** Data follows **

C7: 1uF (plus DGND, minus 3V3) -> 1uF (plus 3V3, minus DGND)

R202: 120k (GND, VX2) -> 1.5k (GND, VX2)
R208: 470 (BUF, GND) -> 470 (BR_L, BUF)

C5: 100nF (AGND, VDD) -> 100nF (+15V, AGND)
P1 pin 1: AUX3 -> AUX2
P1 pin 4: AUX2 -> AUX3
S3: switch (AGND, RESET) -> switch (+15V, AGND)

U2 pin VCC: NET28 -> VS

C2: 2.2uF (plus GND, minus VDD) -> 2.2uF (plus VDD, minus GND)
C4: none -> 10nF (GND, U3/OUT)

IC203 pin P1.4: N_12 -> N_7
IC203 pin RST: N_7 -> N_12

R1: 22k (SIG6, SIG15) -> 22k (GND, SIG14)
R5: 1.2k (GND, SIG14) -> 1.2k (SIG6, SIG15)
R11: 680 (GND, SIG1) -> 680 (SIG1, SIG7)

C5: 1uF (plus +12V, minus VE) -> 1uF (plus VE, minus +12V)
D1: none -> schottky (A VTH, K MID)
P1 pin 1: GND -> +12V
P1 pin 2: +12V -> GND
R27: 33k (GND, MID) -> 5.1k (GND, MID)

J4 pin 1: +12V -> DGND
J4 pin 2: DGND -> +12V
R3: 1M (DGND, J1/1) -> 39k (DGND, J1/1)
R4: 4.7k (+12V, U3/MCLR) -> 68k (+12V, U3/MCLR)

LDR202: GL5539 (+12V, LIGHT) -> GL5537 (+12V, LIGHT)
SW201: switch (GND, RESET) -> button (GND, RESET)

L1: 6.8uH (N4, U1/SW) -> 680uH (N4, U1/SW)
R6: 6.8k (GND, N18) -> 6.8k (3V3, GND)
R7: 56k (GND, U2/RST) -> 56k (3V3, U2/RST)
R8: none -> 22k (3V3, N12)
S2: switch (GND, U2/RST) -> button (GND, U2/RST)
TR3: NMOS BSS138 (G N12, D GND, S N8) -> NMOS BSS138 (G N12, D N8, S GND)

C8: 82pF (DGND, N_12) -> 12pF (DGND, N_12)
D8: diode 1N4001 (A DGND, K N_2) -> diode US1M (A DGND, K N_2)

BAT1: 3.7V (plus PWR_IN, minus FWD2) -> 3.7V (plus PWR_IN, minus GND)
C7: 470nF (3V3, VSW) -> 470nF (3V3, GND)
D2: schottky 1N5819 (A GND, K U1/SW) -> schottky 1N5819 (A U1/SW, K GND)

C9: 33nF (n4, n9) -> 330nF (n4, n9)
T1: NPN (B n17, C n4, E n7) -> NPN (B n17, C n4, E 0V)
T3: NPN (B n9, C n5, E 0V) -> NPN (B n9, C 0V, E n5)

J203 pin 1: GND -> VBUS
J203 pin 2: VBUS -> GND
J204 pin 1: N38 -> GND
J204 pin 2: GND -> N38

** End of Data **

Work instruction :: Retype the entries above exactly, but only from the line containing "C8: 82pF (DGND, N_12) -> 12pF (DGND, N_12)" through the line containing "T1: NPN (B n17, C", both included.

Result of this task ::
C8: 82pF (DGND, N_12) -> 12pF (DGND, N_12)
D8: diode 1N4001 (A DGND, K N_2) -> diode US1M (A DGND, K N_2)

BAT1: 3.7V (plus PWR_IN, minus FWD2) -> 3.7V (plus PWR_IN, minus GND)
C7: 470nF (3V3, VSW) -> 470nF (3V3, GND)
D2: schottky 1N5819 (A GND, K U1/SW) -> schottky 1N5819 (A U1/SW, K GND)

C9: 33nF (n4, n9) -> 330nF (n4, n9)
T1: NPN (B n17, C n4, E n7) -> NPN (B n17, C n4, E 0V)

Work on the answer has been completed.